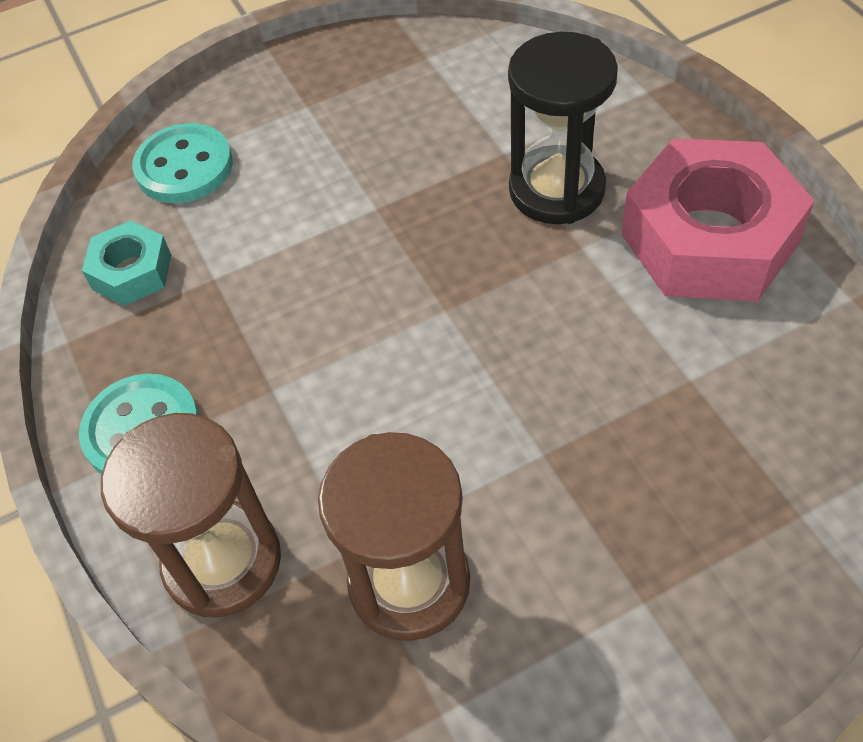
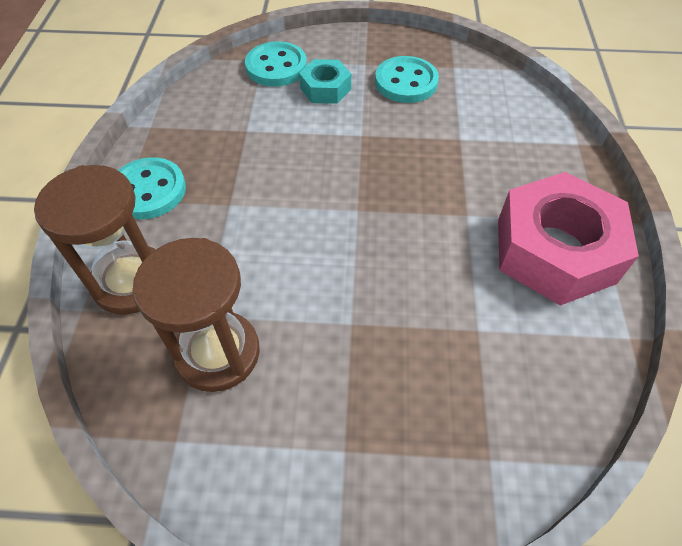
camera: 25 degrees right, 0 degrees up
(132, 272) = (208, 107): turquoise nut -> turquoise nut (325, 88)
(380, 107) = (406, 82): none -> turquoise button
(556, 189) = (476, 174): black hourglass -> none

◆ ◆ ◆ ◆ ◆

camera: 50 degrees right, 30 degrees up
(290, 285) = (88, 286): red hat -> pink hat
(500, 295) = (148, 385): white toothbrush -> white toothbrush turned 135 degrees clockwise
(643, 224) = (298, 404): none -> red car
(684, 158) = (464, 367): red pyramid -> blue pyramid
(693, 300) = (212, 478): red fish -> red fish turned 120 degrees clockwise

◆ ◆ ◆ ◆ ◆

What needs to be done:
Scan the material for the string "turquoise". Copy each line where it appears.

Response to this exercise:
(132, 272) = (208, 107): turquoise nut -> turquoise nut (325, 88)
(380, 107) = (406, 82): none -> turquoise button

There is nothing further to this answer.